▸ **Supplied information**
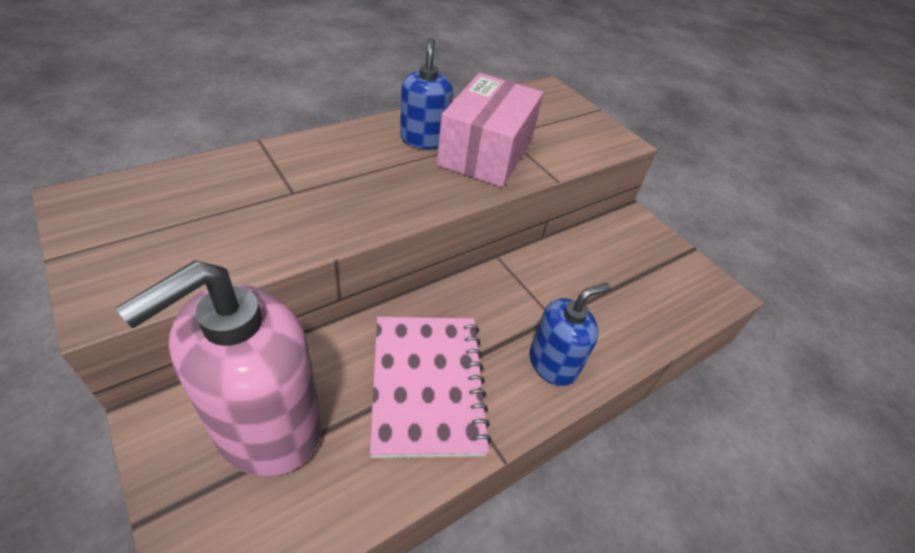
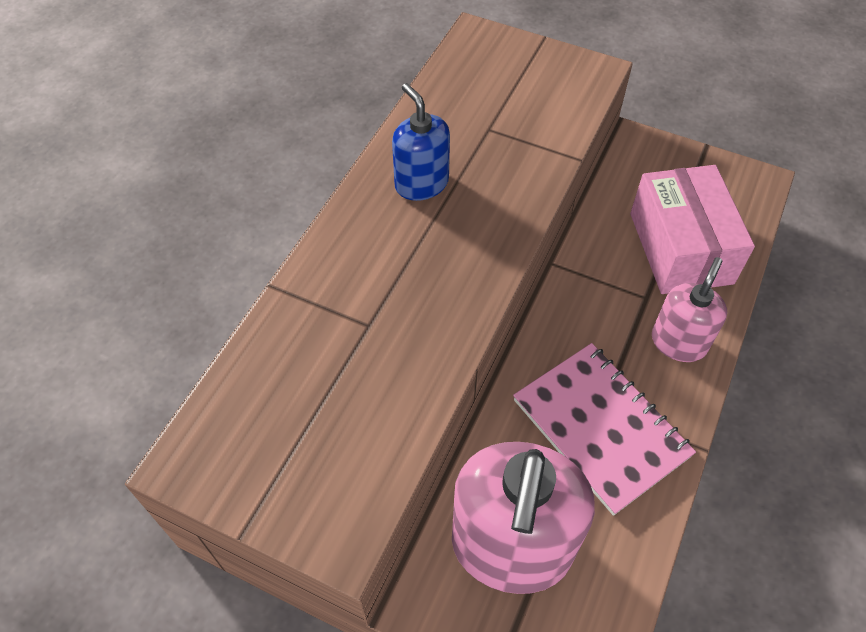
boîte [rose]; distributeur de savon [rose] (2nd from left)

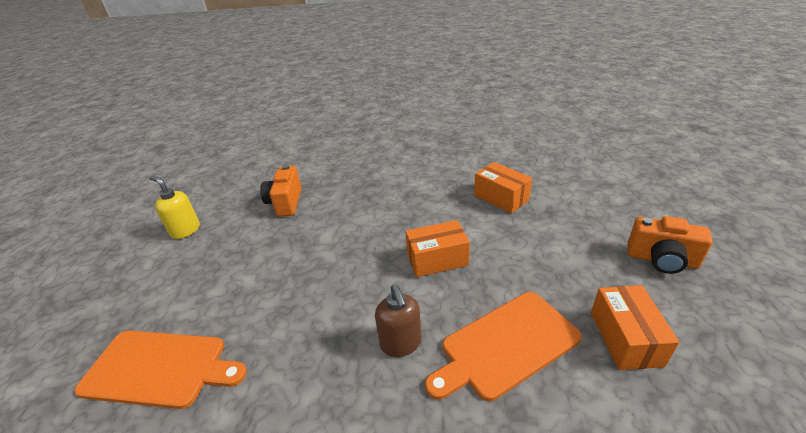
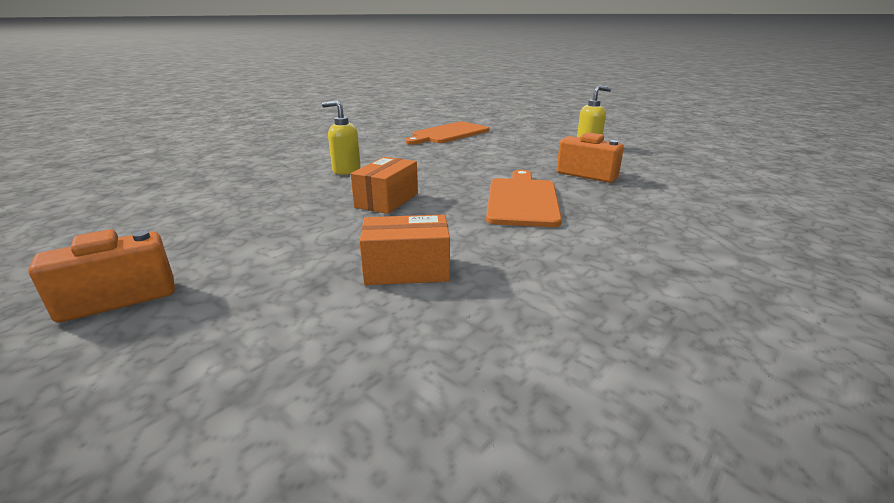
distributeur de savon [jaune] (1st from left); boîte [orange] (3rd from left in the first image); planche à découper [orange] (2nd from left)

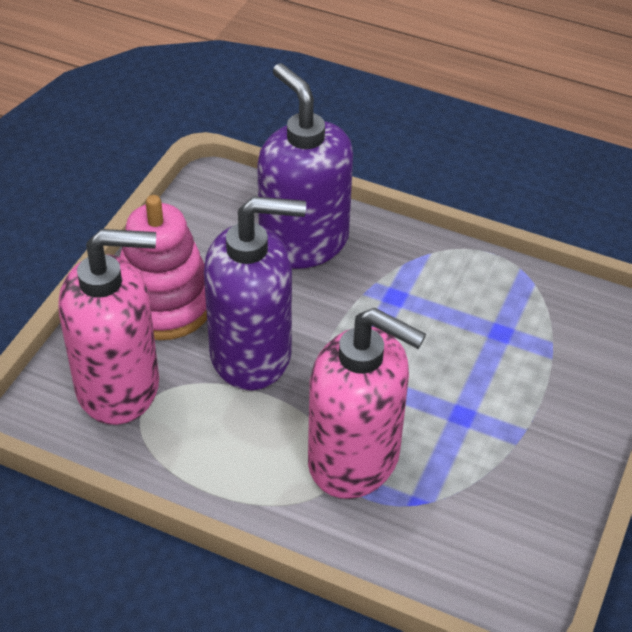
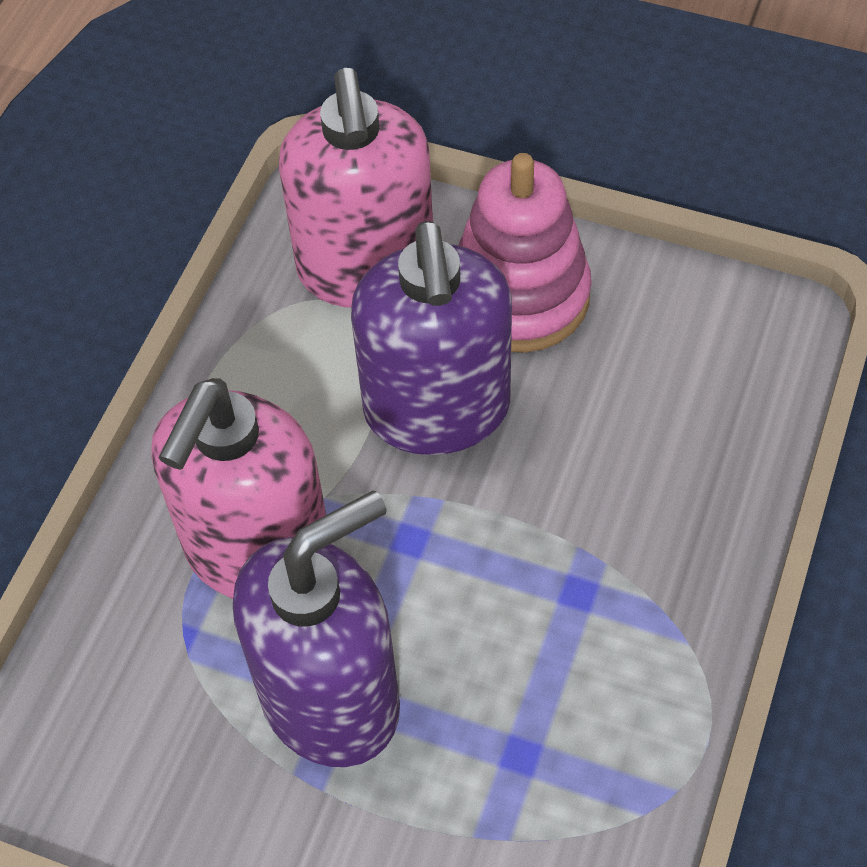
distributeur de savon [violet] (1st from left)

▸ **Your assignment**
The lines to copy run from the one with "distributeur de savon [jaune]" through the end of the material. Write them out exactly, leaving out the pictures.

▸ **Output below**
distributeur de savon [jaune] (1st from left); boîte [orange] (3rd from left in the first image); planche à découper [orange] (2nd from left)

distributeur de savon [violet] (1st from left)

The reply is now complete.